- [TASK PROMPT]:
Reproduce word for word the rows below, from the first row through the line with "black L-shape: moved 2 px down".
[START THE DATA]
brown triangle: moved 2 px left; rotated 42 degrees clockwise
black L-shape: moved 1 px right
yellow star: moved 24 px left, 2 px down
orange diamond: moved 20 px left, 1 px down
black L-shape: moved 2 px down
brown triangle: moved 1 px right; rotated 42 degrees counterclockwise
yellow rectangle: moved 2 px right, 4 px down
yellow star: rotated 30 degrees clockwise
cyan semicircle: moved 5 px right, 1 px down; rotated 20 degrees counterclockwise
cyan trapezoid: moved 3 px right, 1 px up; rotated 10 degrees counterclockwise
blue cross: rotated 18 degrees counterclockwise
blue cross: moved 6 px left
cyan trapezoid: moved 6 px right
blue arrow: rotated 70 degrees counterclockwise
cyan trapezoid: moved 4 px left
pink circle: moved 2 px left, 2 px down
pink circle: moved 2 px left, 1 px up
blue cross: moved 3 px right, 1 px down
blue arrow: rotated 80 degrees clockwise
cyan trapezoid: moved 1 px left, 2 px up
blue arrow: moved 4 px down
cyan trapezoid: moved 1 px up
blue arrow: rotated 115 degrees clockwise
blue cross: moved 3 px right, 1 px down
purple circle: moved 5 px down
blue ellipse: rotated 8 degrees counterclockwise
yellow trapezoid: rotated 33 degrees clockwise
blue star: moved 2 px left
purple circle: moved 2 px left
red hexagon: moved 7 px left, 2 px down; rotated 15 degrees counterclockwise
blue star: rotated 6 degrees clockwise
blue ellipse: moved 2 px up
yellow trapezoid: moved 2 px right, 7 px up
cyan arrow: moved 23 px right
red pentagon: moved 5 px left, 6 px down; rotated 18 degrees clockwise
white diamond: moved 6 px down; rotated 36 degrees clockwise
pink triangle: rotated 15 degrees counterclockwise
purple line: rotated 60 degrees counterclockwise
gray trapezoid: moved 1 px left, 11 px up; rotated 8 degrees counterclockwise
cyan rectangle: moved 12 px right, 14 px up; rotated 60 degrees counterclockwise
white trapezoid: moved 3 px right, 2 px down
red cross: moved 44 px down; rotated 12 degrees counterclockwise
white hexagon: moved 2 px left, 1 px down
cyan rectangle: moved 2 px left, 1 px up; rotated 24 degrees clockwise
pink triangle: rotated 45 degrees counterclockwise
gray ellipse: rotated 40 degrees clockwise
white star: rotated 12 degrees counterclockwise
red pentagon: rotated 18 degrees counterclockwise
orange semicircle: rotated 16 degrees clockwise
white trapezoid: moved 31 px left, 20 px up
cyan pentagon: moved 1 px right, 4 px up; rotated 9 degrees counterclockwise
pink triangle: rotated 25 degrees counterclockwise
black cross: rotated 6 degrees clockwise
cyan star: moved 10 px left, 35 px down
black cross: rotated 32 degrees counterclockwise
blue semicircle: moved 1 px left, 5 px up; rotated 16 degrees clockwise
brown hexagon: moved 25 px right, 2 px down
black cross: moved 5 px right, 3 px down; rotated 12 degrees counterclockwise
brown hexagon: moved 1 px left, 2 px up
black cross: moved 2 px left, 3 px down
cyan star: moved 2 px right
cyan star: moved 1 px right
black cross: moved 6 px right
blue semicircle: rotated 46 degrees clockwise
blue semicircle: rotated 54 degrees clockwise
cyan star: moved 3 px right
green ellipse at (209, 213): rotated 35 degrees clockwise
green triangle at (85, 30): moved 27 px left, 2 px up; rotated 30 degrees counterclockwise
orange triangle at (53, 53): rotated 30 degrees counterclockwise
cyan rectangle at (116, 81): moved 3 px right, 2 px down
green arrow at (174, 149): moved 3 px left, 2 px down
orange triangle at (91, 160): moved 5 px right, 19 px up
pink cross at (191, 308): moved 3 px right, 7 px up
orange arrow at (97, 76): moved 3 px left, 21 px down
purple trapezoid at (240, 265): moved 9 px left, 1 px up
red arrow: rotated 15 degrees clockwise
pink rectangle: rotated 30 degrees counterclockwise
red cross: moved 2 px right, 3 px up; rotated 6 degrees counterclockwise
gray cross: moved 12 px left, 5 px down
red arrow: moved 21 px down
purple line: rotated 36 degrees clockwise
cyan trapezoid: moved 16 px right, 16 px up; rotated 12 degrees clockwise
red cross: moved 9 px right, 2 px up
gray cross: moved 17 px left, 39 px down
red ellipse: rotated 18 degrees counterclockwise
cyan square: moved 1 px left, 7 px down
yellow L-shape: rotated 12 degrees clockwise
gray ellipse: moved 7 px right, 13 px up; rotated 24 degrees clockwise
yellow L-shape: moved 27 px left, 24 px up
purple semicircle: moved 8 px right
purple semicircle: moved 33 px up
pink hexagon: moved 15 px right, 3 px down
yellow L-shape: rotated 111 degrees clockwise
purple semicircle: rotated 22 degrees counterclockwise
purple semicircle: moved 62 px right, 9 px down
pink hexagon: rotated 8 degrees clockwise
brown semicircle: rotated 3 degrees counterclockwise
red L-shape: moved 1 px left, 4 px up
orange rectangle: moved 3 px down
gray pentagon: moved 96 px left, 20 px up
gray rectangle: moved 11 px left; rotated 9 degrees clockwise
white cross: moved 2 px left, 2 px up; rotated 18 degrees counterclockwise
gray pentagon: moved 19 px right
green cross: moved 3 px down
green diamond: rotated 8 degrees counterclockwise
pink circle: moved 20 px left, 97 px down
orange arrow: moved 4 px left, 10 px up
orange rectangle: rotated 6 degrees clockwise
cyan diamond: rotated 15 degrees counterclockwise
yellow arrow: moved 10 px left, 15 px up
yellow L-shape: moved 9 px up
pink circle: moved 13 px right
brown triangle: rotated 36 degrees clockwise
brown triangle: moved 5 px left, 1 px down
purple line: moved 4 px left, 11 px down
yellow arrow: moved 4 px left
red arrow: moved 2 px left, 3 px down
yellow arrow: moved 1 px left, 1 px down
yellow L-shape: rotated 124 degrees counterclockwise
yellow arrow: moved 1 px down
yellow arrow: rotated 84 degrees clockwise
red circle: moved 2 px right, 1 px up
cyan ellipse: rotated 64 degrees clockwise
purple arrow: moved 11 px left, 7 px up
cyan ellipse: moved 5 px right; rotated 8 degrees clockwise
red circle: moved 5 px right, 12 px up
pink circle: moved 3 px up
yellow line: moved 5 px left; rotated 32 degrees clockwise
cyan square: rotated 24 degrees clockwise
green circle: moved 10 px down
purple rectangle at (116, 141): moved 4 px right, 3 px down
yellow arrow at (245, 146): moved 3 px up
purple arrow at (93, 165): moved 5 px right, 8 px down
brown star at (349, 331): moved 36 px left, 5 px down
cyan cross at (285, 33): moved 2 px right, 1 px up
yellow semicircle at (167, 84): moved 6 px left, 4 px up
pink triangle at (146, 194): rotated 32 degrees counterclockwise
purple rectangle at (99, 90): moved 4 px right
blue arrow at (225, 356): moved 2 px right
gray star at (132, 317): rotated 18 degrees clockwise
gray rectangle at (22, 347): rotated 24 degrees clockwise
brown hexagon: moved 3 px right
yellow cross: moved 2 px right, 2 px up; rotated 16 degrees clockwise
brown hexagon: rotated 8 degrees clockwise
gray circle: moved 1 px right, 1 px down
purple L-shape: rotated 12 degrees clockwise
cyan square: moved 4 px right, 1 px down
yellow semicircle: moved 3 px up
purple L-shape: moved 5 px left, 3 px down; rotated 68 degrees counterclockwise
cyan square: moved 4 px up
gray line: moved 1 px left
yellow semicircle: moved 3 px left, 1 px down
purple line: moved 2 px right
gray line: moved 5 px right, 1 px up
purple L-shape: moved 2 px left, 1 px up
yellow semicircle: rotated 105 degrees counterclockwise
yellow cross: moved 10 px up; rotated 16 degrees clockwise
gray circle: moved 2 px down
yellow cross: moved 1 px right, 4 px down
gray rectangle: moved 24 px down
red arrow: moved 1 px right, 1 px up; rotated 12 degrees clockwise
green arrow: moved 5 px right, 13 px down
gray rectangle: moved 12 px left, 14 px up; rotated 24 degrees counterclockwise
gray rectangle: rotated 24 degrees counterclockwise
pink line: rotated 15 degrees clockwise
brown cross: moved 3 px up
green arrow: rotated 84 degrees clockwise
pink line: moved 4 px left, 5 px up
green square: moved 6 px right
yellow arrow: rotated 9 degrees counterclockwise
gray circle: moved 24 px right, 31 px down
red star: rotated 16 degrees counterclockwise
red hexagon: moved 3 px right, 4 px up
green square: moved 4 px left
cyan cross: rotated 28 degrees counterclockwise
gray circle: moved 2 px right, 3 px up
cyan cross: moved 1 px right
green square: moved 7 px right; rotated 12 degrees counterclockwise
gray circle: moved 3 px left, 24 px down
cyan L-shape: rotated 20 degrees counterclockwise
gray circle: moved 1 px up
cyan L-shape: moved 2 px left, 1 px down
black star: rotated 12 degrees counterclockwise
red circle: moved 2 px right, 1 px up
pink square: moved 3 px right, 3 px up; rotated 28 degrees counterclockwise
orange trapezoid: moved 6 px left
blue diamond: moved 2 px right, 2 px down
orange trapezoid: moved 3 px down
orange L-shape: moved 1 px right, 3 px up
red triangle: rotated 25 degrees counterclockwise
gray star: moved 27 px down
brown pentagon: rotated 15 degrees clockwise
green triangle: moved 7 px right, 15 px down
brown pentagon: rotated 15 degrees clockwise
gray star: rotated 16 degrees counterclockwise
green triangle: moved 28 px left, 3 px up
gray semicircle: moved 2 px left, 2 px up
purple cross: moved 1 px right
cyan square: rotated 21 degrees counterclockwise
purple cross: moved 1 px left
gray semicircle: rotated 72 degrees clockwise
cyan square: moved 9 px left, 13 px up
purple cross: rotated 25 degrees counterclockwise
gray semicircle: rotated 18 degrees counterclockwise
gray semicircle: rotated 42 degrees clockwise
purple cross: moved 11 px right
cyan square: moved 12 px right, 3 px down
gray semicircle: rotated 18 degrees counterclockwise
[END THE DATA]
- [WRITTEN SOLUTION]:
brown triangle: moved 2 px left; rotated 42 degrees clockwise
black L-shape: moved 1 px right
yellow star: moved 24 px left, 2 px down
orange diamond: moved 20 px left, 1 px down
black L-shape: moved 2 px down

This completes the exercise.